Try it. Both the line below containing "(327, 347) = (604, 546): red" and the line containing "(455, 474) = (352, 542): yellow", along with every line between them, should be repeated exactly; no other line belongs in the answer.

Data records.
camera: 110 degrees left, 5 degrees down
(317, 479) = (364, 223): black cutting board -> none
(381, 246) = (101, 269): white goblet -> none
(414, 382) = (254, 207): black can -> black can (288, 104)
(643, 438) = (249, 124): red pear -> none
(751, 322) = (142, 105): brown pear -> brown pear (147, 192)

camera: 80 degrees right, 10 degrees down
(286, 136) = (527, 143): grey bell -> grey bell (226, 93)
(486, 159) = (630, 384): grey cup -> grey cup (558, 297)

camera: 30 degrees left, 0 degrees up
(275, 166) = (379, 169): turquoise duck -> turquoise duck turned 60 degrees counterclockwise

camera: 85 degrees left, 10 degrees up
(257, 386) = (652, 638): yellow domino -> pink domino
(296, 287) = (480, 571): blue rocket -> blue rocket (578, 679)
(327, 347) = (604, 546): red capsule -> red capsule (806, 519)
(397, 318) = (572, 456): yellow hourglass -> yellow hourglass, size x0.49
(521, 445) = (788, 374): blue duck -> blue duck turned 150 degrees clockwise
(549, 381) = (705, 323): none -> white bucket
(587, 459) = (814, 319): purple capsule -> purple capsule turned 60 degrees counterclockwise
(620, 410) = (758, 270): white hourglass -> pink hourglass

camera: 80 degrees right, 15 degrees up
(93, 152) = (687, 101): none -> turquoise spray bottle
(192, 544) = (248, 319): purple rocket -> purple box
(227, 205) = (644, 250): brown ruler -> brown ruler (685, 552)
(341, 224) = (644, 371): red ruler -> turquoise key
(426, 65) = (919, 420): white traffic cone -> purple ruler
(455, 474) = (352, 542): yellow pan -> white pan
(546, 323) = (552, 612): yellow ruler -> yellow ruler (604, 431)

Task solution.
(327, 347) = (604, 546): red capsule -> red capsule (806, 519)
(397, 318) = (572, 456): yellow hourglass -> yellow hourglass, size x0.49
(521, 445) = (788, 374): blue duck -> blue duck turned 150 degrees clockwise
(549, 381) = (705, 323): none -> white bucket
(587, 459) = (814, 319): purple capsule -> purple capsule turned 60 degrees counterclockwise
(620, 410) = (758, 270): white hourglass -> pink hourglass

camera: 80 degrees right, 15 degrees up
(93, 152) = (687, 101): none -> turquoise spray bottle
(192, 544) = (248, 319): purple rocket -> purple box
(227, 205) = (644, 250): brown ruler -> brown ruler (685, 552)
(341, 224) = (644, 371): red ruler -> turquoise key
(426, 65) = (919, 420): white traffic cone -> purple ruler
(455, 474) = (352, 542): yellow pan -> white pan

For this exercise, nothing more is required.